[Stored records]
·····

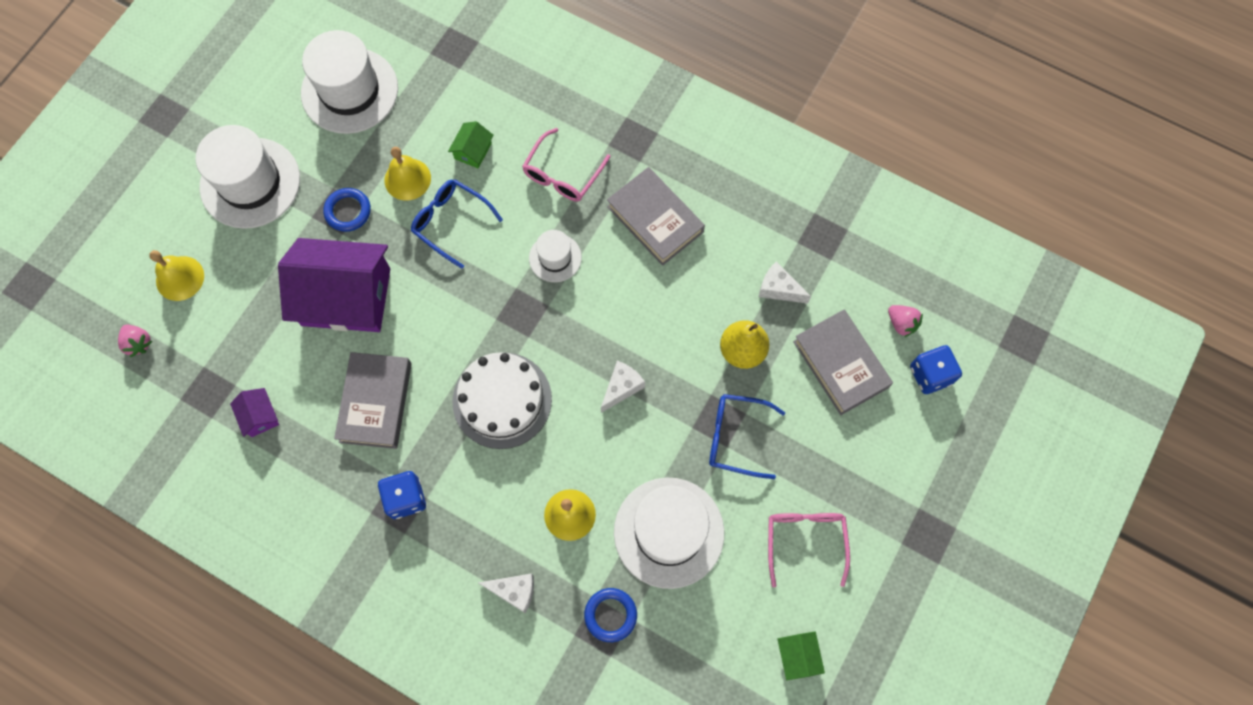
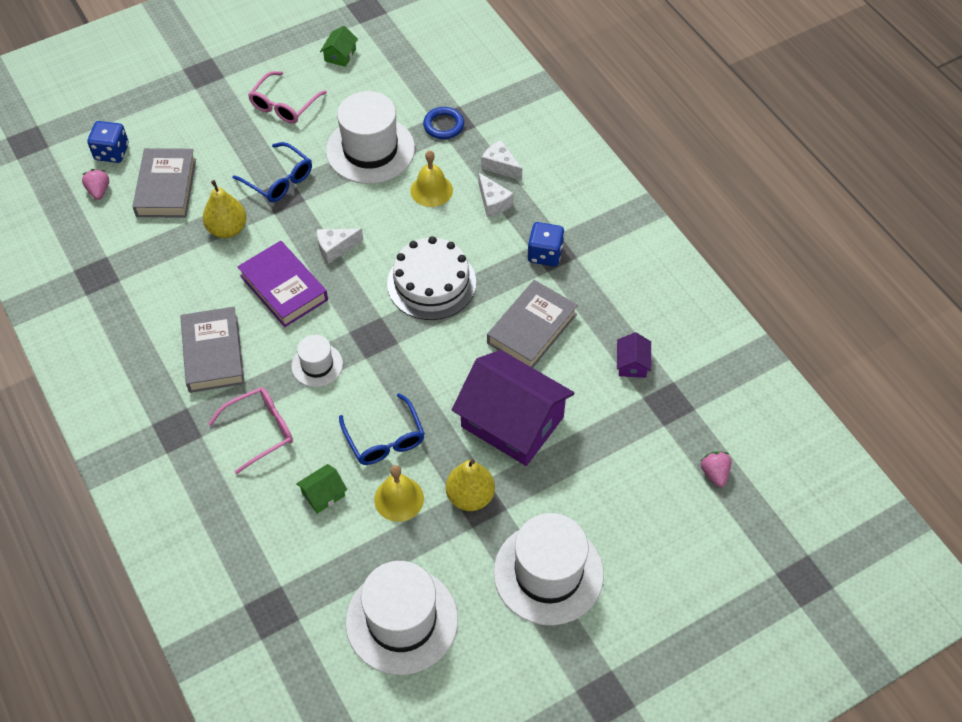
camera: 150 degrees left, 15 degrees down
(180, 278) = (654, 513): yellow bell -> none
(348, 211) = (470, 496): blue ring -> yellow pear
(640, 317) = (283, 288): none -> purple book
(778, 289) = (164, 256): white cheese -> white cheese (493, 202)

·····

# TASK GOAL
Note every line of the entries in which "yellow" appears, and copy it down.

# TASK RESULT
(180, 278) = (654, 513): yellow bell -> none
(348, 211) = (470, 496): blue ring -> yellow pear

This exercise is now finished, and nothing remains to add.